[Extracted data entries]

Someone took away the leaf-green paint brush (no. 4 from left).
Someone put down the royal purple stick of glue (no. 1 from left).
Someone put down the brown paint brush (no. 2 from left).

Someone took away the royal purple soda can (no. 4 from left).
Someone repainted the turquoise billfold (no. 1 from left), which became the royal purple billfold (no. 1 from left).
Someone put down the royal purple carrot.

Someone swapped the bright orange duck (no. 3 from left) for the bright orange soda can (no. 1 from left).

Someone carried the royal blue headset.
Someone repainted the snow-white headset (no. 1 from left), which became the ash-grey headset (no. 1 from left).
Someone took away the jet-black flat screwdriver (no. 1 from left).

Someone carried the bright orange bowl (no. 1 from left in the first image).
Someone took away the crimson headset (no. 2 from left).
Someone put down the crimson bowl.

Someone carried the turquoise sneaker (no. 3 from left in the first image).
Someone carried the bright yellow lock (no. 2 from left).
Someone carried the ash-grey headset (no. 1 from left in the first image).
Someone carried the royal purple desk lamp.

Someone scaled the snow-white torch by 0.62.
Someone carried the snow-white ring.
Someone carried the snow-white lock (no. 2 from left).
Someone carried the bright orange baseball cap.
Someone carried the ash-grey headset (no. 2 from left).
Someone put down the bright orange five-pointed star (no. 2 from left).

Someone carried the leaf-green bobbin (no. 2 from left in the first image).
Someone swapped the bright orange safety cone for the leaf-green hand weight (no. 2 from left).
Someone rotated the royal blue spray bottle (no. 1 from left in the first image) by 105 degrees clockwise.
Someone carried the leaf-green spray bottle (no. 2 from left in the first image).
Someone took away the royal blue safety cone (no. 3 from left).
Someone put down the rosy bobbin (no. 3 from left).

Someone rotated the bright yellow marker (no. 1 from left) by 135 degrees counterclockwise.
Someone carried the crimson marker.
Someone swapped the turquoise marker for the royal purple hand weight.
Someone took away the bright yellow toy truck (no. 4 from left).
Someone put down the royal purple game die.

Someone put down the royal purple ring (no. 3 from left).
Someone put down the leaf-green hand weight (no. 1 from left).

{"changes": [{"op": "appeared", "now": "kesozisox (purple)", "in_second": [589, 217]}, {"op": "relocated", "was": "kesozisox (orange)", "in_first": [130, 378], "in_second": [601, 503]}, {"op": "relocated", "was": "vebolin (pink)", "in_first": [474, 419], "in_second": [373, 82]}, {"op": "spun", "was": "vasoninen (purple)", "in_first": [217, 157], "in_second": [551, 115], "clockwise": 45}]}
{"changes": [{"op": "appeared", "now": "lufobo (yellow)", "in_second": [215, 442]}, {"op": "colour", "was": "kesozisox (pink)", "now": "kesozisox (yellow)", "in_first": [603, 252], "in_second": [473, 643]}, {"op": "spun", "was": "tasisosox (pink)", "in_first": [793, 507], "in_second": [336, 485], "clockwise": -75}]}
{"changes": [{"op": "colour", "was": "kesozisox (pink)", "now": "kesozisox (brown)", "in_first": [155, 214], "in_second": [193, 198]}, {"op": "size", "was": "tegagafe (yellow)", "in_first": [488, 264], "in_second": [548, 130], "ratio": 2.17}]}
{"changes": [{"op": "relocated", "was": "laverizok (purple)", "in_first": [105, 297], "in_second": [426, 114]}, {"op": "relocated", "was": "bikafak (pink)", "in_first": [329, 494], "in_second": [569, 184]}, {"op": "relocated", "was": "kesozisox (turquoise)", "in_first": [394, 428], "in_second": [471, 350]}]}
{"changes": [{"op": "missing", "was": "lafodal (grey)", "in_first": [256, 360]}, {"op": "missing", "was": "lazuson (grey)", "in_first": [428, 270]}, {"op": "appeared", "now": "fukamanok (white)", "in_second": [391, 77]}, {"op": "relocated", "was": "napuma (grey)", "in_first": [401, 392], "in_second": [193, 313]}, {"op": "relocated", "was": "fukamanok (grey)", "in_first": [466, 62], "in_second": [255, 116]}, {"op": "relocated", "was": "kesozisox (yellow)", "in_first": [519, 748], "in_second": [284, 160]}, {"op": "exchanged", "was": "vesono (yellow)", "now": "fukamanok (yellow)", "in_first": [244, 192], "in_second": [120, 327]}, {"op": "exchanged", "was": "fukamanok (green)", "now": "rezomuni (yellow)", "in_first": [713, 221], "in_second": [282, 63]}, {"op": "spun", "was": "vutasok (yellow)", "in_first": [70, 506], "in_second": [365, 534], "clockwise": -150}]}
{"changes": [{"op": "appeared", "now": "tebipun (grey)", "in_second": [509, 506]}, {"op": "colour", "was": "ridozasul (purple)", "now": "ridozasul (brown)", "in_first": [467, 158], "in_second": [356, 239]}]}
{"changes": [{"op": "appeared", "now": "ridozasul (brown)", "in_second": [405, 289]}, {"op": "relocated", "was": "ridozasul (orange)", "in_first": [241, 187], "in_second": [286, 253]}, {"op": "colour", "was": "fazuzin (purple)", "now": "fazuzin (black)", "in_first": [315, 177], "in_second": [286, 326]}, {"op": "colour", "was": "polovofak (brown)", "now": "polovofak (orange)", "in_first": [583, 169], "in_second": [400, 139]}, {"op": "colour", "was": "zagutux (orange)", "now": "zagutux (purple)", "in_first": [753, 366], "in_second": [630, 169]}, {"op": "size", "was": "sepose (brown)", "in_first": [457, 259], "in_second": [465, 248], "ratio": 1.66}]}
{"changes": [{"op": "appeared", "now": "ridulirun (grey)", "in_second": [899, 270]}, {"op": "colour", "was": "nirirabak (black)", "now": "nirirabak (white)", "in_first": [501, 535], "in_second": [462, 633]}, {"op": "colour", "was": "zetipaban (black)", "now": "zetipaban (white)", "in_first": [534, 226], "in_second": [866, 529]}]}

> Problem to work on
Send back each record exactly, and include them all.

> Solved problem
Someone took away the leaf-green paint brush (no. 4 from left).
Someone put down the royal purple stick of glue (no. 1 from left).
Someone put down the brown paint brush (no. 2 from left).

Someone took away the royal purple soda can (no. 4 from left).
Someone repainted the turquoise billfold (no. 1 from left), which became the royal purple billfold (no. 1 from left).
Someone put down the royal purple carrot.

Someone swapped the bright orange duck (no. 3 from left) for the bright orange soda can (no. 1 from left).

Someone carried the royal blue headset.
Someone repainted the snow-white headset (no. 1 from left), which became the ash-grey headset (no. 1 from left).
Someone took away the jet-black flat screwdriver (no. 1 from left).

Someone carried the bright orange bowl (no. 1 from left in the first image).
Someone took away the crimson headset (no. 2 from left).
Someone put down the crimson bowl.

Someone carried the turquoise sneaker (no. 3 from left in the first image).
Someone carried the bright yellow lock (no. 2 from left).
Someone carried the ash-grey headset (no. 1 from left in the first image).
Someone carried the royal purple desk lamp.

Someone scaled the snow-white torch by 0.62.
Someone carried the snow-white ring.
Someone carried the snow-white lock (no. 2 from left).
Someone carried the bright orange baseball cap.
Someone carried the ash-grey headset (no. 2 from left).
Someone put down the bright orange five-pointed star (no. 2 from left).

Someone carried the leaf-green bobbin (no. 2 from left in the first image).
Someone swapped the bright orange safety cone for the leaf-green hand weight (no. 2 from left).
Someone rotated the royal blue spray bottle (no. 1 from left in the first image) by 105 degrees clockwise.
Someone carried the leaf-green spray bottle (no. 2 from left in the first image).
Someone took away the royal blue safety cone (no. 3 from left).
Someone put down the rosy bobbin (no. 3 from left).

Someone rotated the bright yellow marker (no. 1 from left) by 135 degrees counterclockwise.
Someone carried the crimson marker.
Someone swapped the turquoise marker for the royal purple hand weight.
Someone took away the bright yellow toy truck (no. 4 from left).
Someone put down the royal purple game die.

Someone put down the royal purple ring (no. 3 from left).
Someone put down the leaf-green hand weight (no. 1 from left).

{"changes": [{"op": "appeared", "now": "kesozisox (purple)", "in_second": [589, 217]}, {"op": "relocated", "was": "kesozisox (orange)", "in_first": [130, 378], "in_second": [601, 503]}, {"op": "relocated", "was": "vebolin (pink)", "in_first": [474, 419], "in_second": [373, 82]}, {"op": "spun", "was": "vasoninen (purple)", "in_first": [217, 157], "in_second": [551, 115], "clockwise": 45}]}
{"changes": [{"op": "appeared", "now": "lufobo (yellow)", "in_second": [215, 442]}, {"op": "colour", "was": "kesozisox (pink)", "now": "kesozisox (yellow)", "in_first": [603, 252], "in_second": [473, 643]}, {"op": "spun", "was": "tasisosox (pink)", "in_first": [793, 507], "in_second": [336, 485], "clockwise": -75}]}
{"changes": [{"op": "colour", "was": "kesozisox (pink)", "now": "kesozisox (brown)", "in_first": [155, 214], "in_second": [193, 198]}, {"op": "size", "was": "tegagafe (yellow)", "in_first": [488, 264], "in_second": [548, 130], "ratio": 2.17}]}
{"changes": [{"op": "relocated", "was": "laverizok (purple)", "in_first": [105, 297], "in_second": [426, 114]}, {"op": "relocated", "was": "bikafak (pink)", "in_first": [329, 494], "in_second": [569, 184]}, {"op": "relocated", "was": "kesozisox (turquoise)", "in_first": [394, 428], "in_second": [471, 350]}]}
{"changes": [{"op": "missing", "was": "lafodal (grey)", "in_first": [256, 360]}, {"op": "missing", "was": "lazuson (grey)", "in_first": [428, 270]}, {"op": "appeared", "now": "fukamanok (white)", "in_second": [391, 77]}, {"op": "relocated", "was": "napuma (grey)", "in_first": [401, 392], "in_second": [193, 313]}, {"op": "relocated", "was": "fukamanok (grey)", "in_first": [466, 62], "in_second": [255, 116]}, {"op": "relocated", "was": "kesozisox (yellow)", "in_first": [519, 748], "in_second": [284, 160]}, {"op": "exchanged", "was": "vesono (yellow)", "now": "fukamanok (yellow)", "in_first": [244, 192], "in_second": [120, 327]}, {"op": "exchanged", "was": "fukamanok (green)", "now": "rezomuni (yellow)", "in_first": [713, 221], "in_second": [282, 63]}, {"op": "spun", "was": "vutasok (yellow)", "in_first": [70, 506], "in_second": [365, 534], "clockwise": -150}]}
{"changes": [{"op": "appeared", "now": "tebipun (grey)", "in_second": [509, 506]}, {"op": "colour", "was": "ridozasul (purple)", "now": "ridozasul (brown)", "in_first": [467, 158], "in_second": [356, 239]}]}
{"changes": [{"op": "appeared", "now": "ridozasul (brown)", "in_second": [405, 289]}, {"op": "relocated", "was": "ridozasul (orange)", "in_first": [241, 187], "in_second": [286, 253]}, {"op": "colour", "was": "fazuzin (purple)", "now": "fazuzin (black)", "in_first": [315, 177], "in_second": [286, 326]}, {"op": "colour", "was": "polovofak (brown)", "now": "polovofak (orange)", "in_first": [583, 169], "in_second": [400, 139]}, {"op": "colour", "was": "zagutux (orange)", "now": "zagutux (purple)", "in_first": [753, 366], "in_second": [630, 169]}, {"op": "size", "was": "sepose (brown)", "in_first": [457, 259], "in_second": [465, 248], "ratio": 1.66}]}
{"changes": [{"op": "appeared", "now": "ridulirun (grey)", "in_second": [899, 270]}, {"op": "colour", "was": "nirirabak (black)", "now": "nirirabak (white)", "in_first": [501, 535], "in_second": [462, 633]}, {"op": "colour", "was": "zetipaban (black)", "now": "zetipaban (white)", "in_first": [534, 226], "in_second": [866, 529]}]}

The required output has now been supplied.